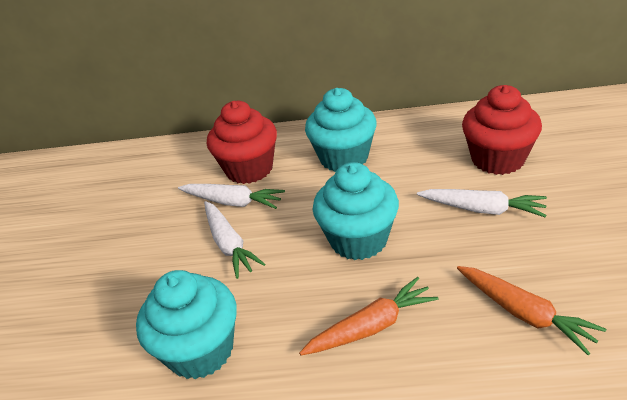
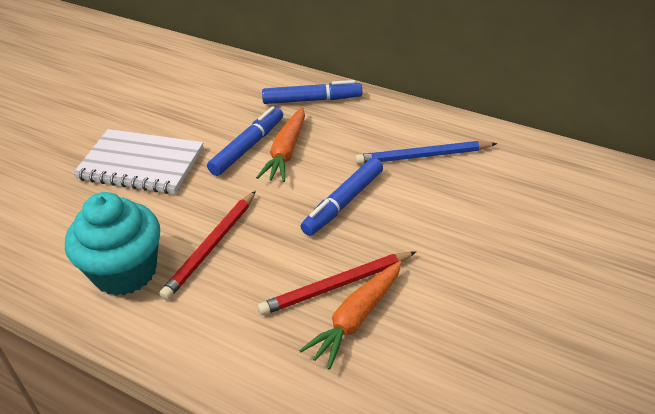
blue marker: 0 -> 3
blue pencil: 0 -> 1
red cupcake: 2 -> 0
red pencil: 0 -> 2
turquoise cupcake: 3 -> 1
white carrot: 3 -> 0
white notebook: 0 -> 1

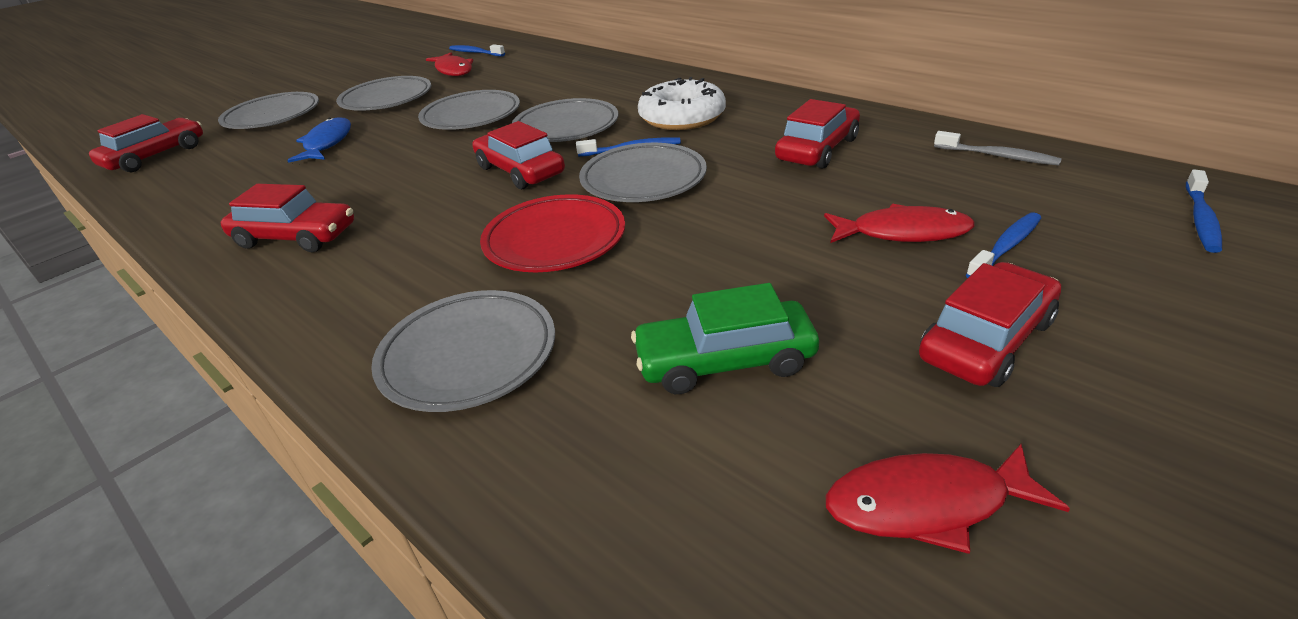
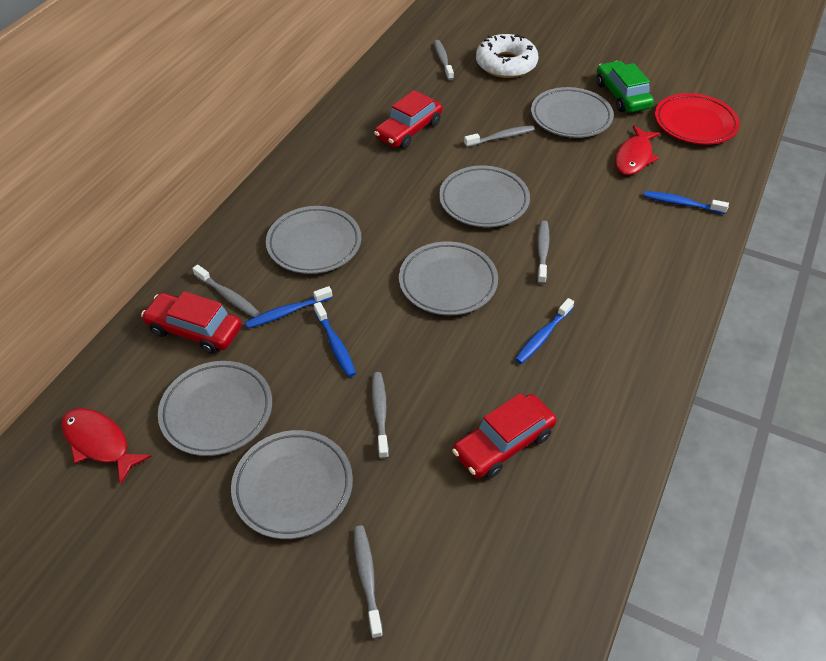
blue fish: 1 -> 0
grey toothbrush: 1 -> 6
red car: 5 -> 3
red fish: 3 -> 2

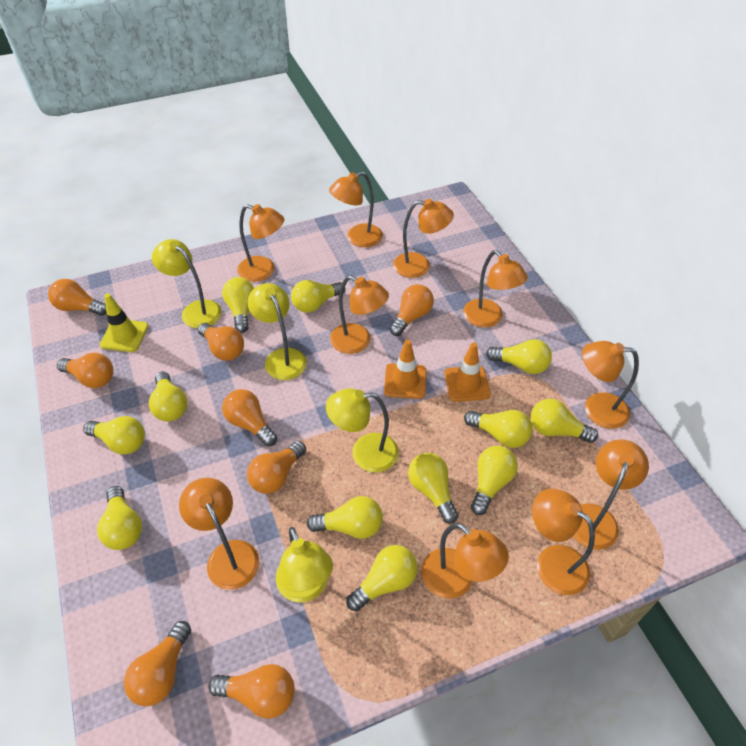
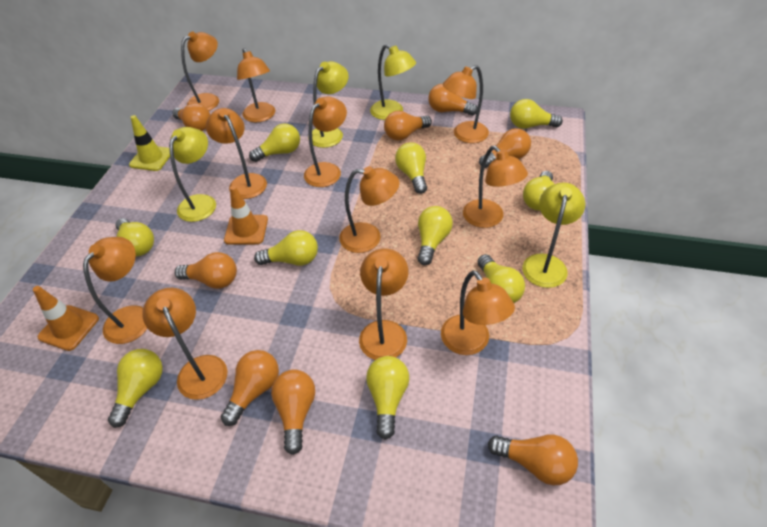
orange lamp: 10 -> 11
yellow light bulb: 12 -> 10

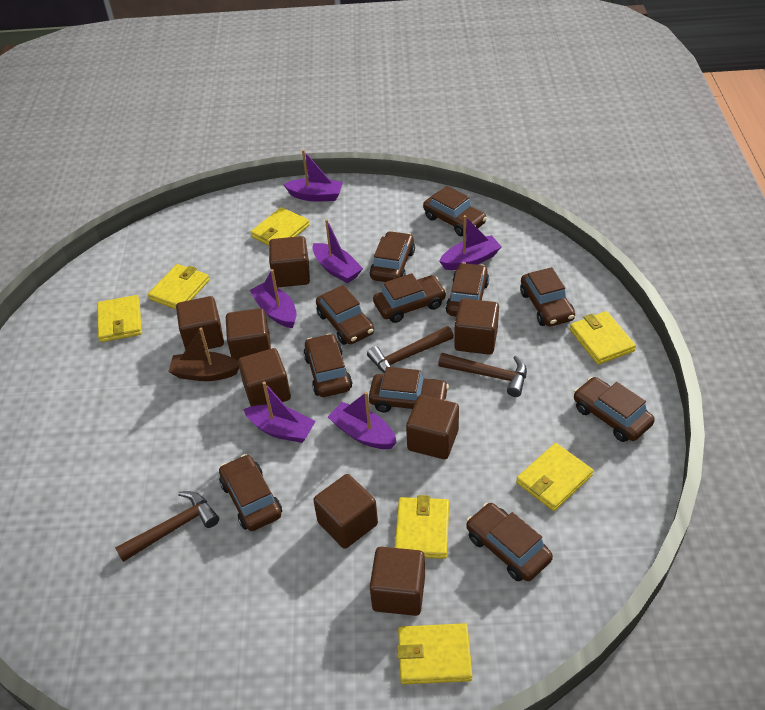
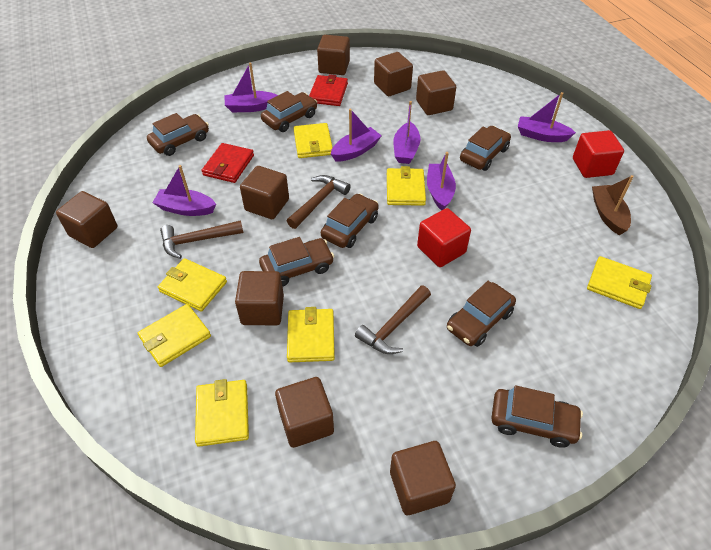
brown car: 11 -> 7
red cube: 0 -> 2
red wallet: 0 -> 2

= = = = =

Copy all records exactly, no images.

Result of this exercise:
blue marker: 0 -> 3
blue pencil: 0 -> 1
red cupcake: 2 -> 0
red pencil: 0 -> 2
turquoise cupcake: 3 -> 1
white carrot: 3 -> 0
white notebook: 0 -> 1

blue fish: 1 -> 0
grey toothbrush: 1 -> 6
red car: 5 -> 3
red fish: 3 -> 2

orange lamp: 10 -> 11
yellow light bulb: 12 -> 10

brown car: 11 -> 7
red cube: 0 -> 2
red wallet: 0 -> 2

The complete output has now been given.